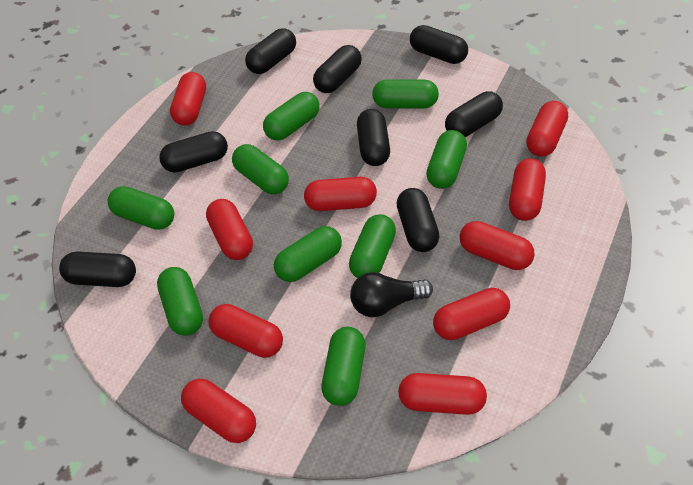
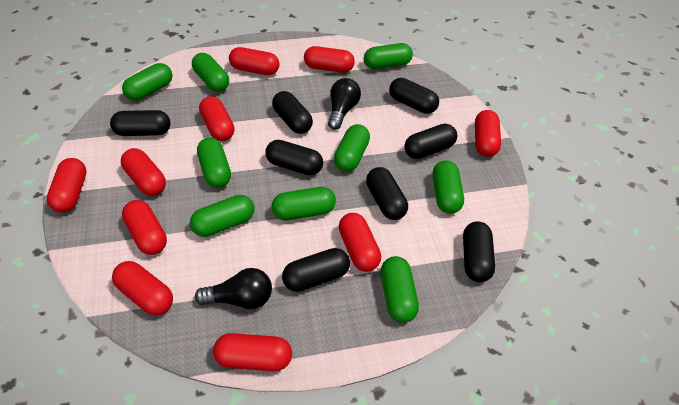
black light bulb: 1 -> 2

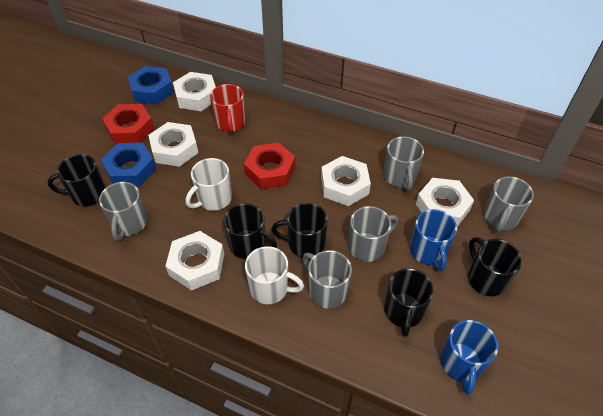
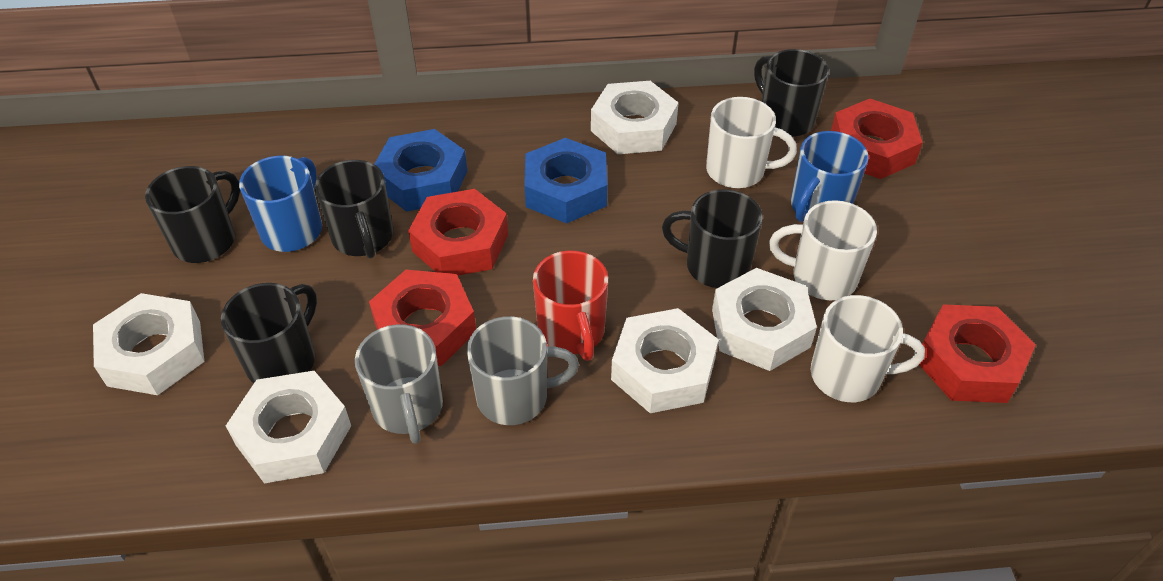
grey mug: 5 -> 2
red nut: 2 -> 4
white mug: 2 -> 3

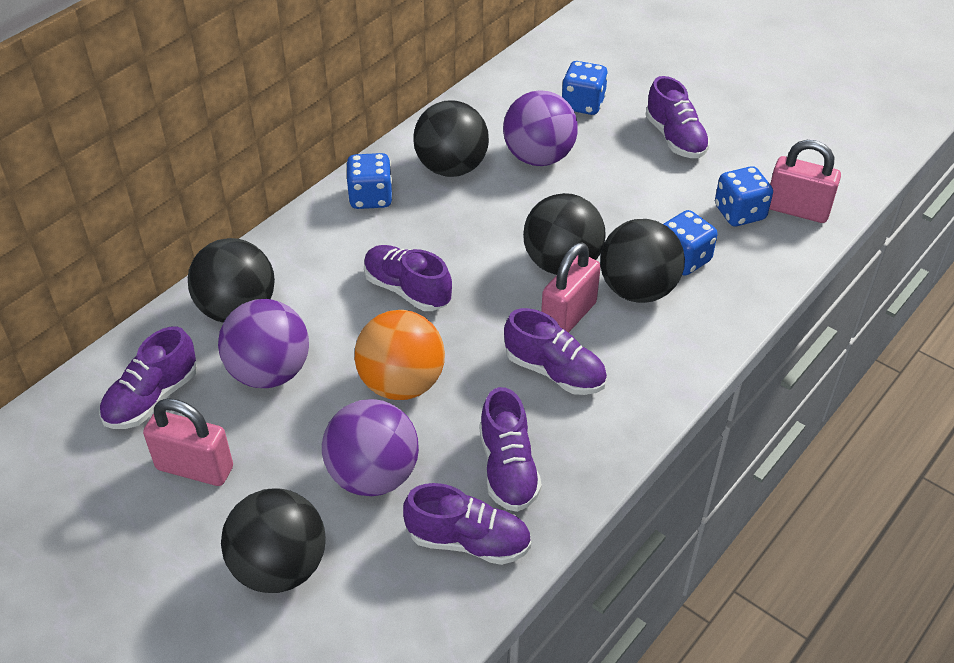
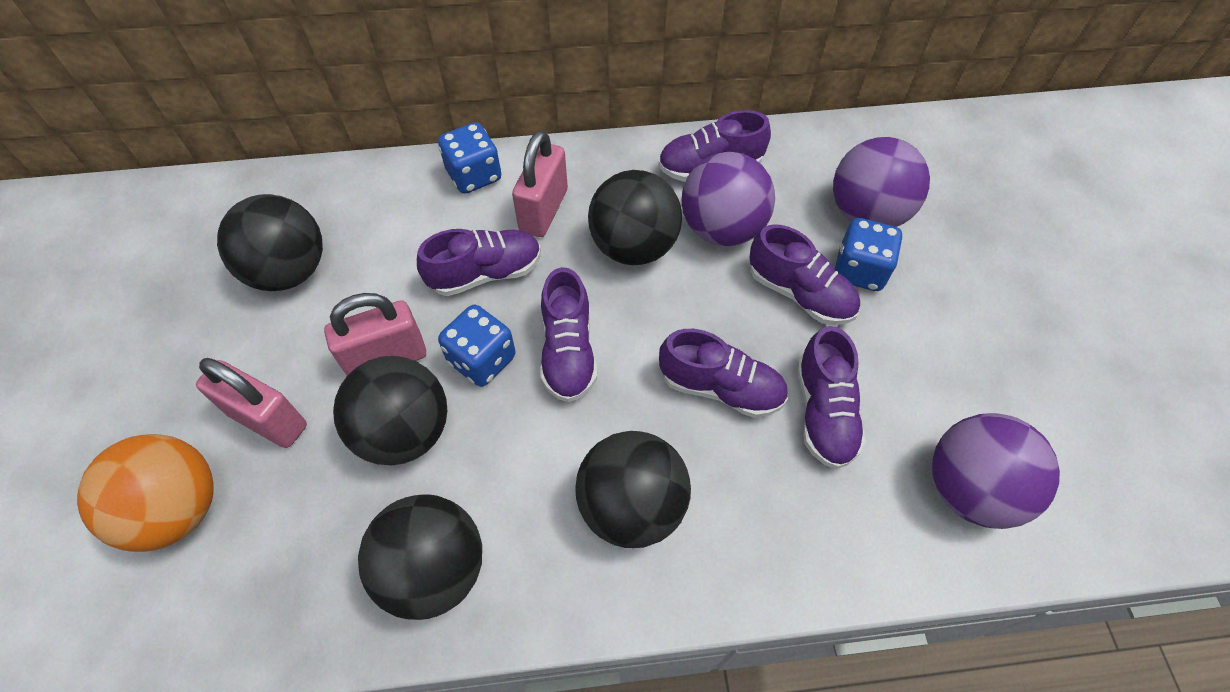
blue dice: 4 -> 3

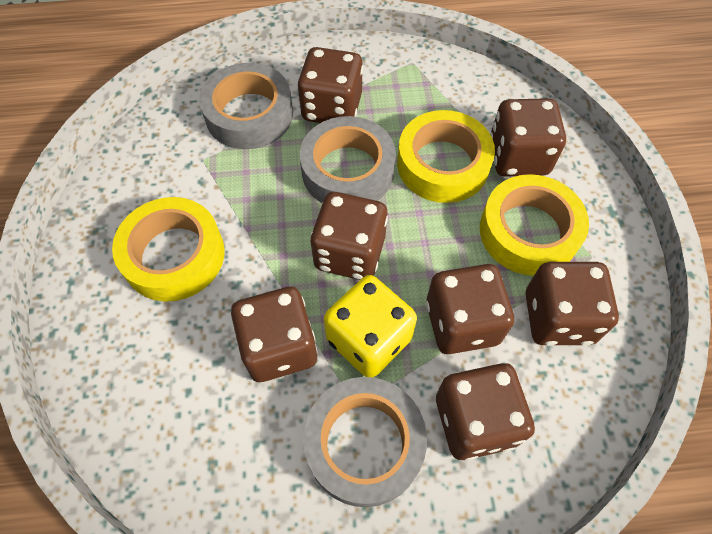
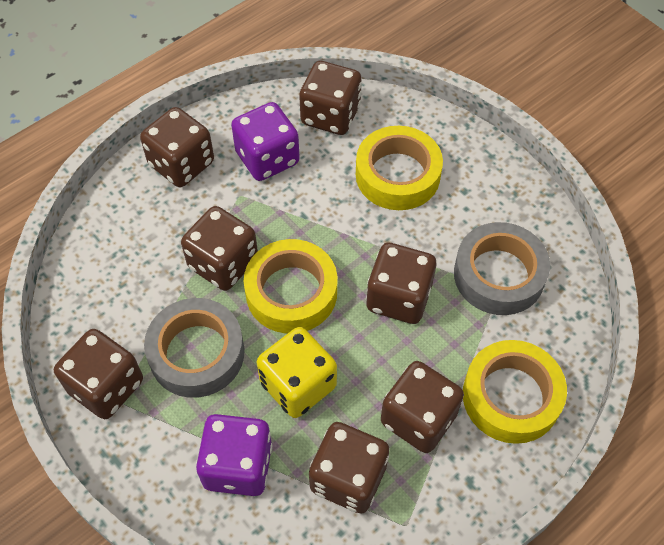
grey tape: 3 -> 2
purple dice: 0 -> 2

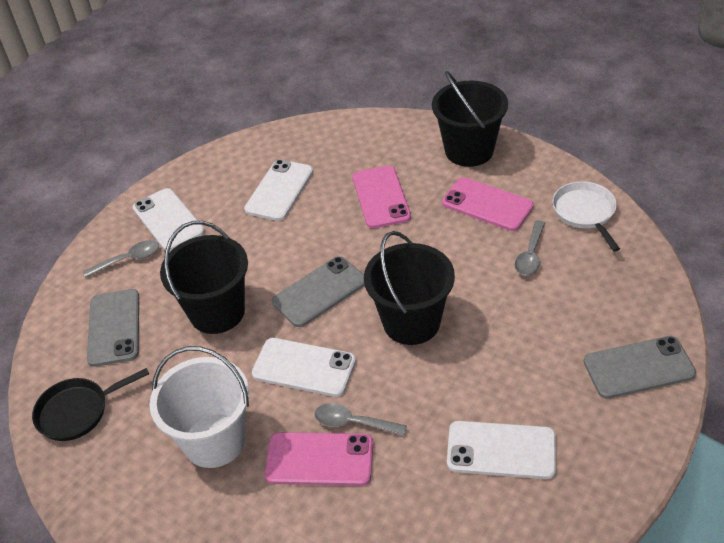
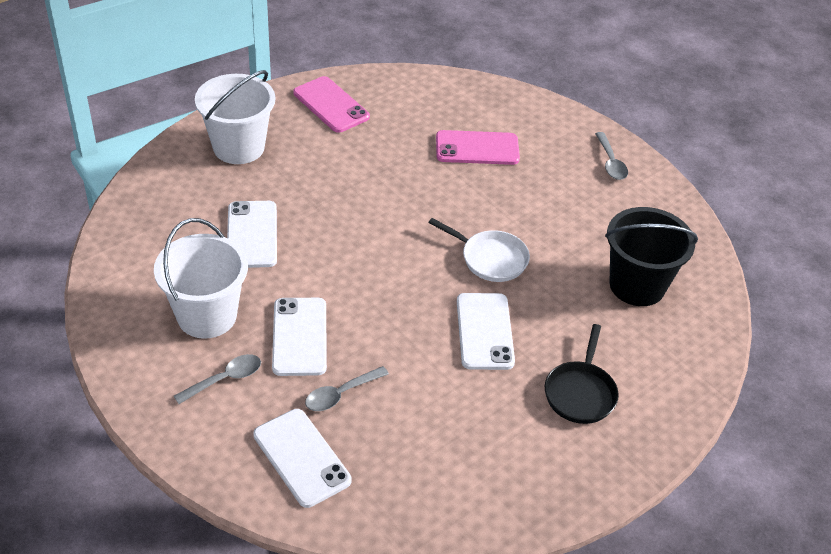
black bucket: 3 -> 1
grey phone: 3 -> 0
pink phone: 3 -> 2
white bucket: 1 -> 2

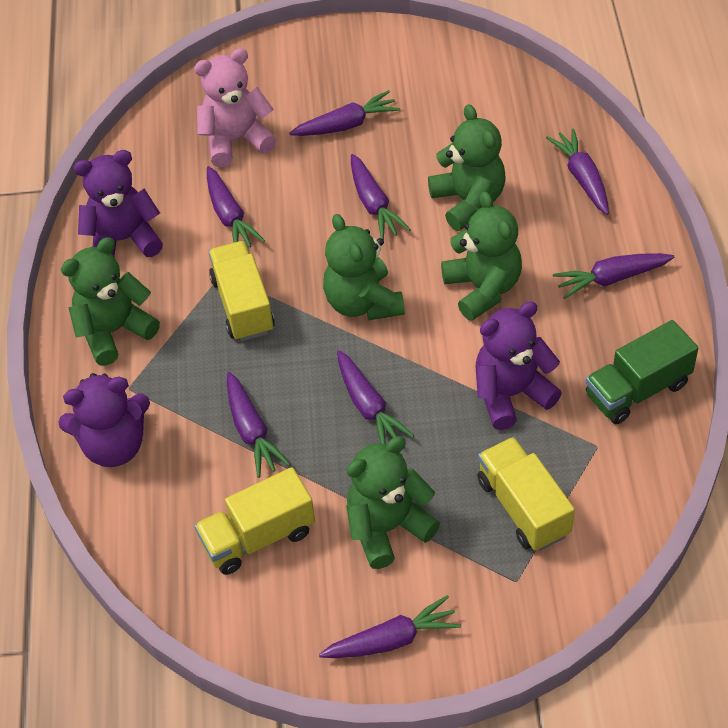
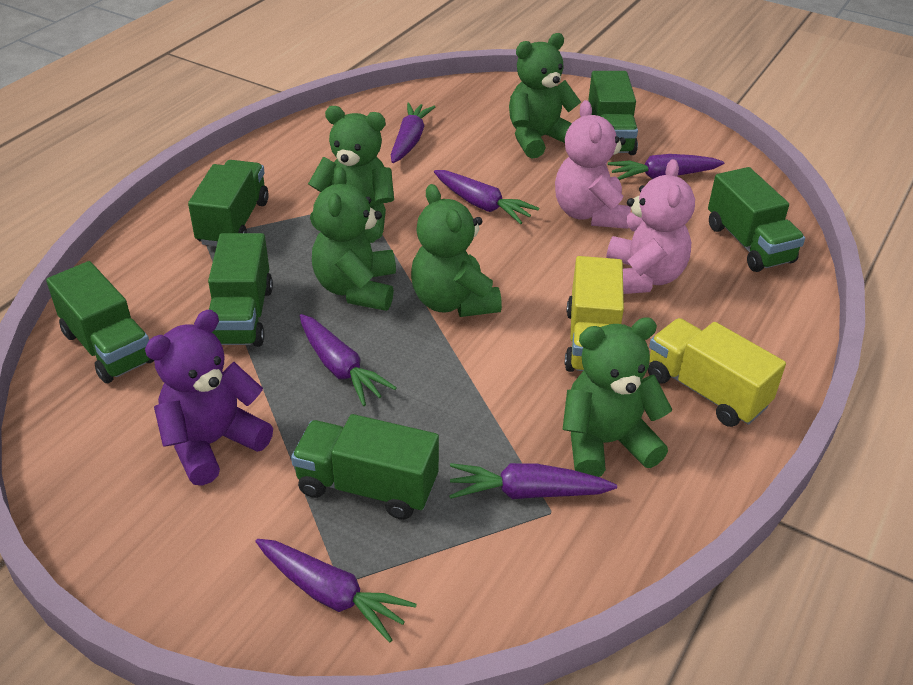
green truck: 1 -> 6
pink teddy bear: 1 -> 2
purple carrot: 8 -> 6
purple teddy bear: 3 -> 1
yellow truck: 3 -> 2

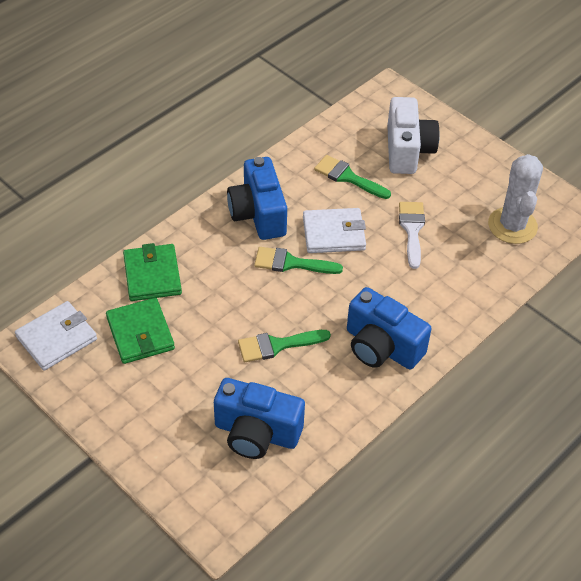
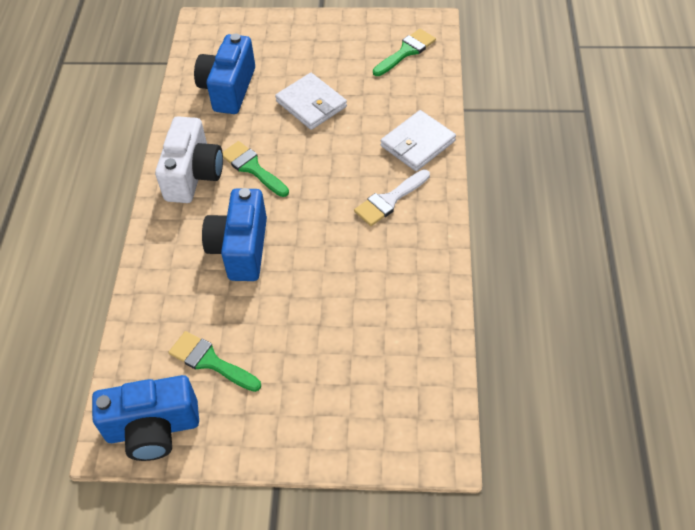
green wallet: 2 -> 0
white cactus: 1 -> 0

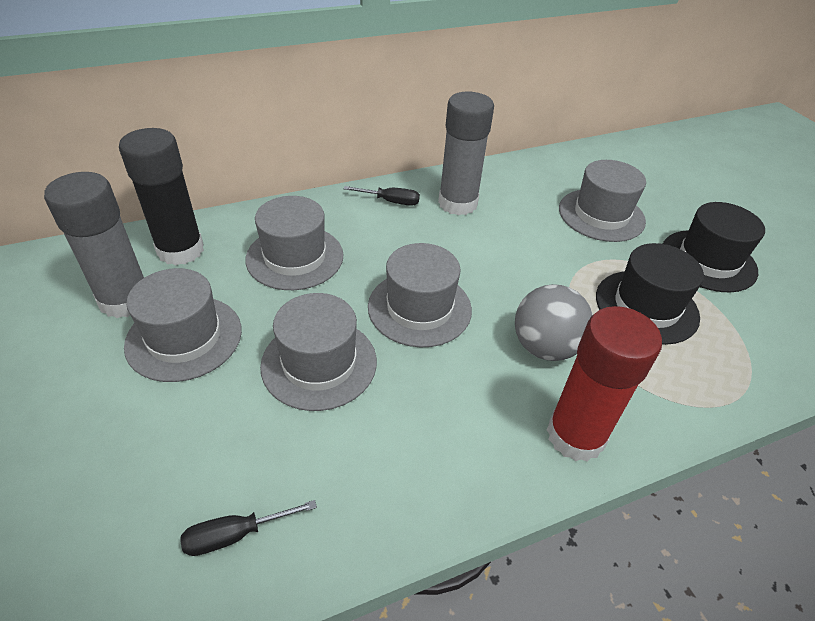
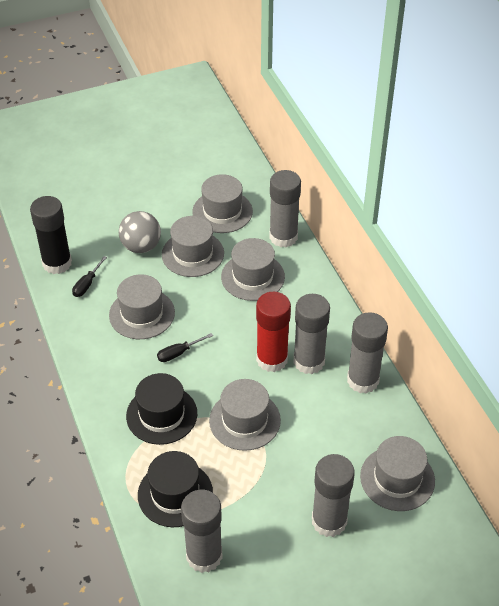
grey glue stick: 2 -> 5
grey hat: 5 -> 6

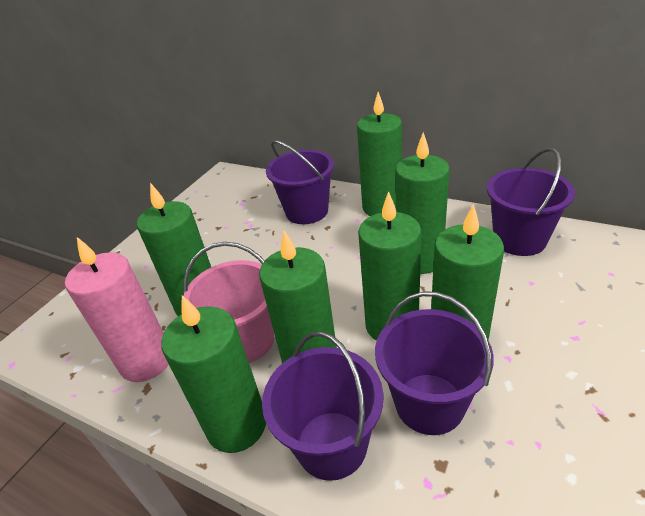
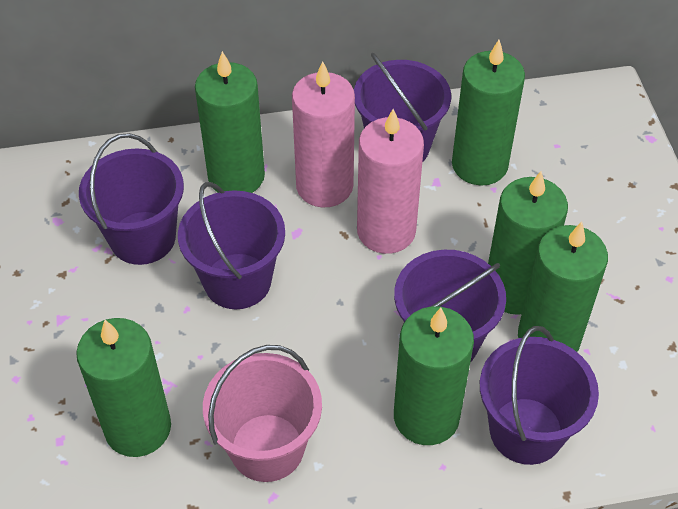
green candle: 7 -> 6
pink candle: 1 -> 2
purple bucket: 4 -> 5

——

WHAT IS REQUIRED. Only a number is wanted here: the count of lines above that contain the word "bear".

TASK SOLUTION. 2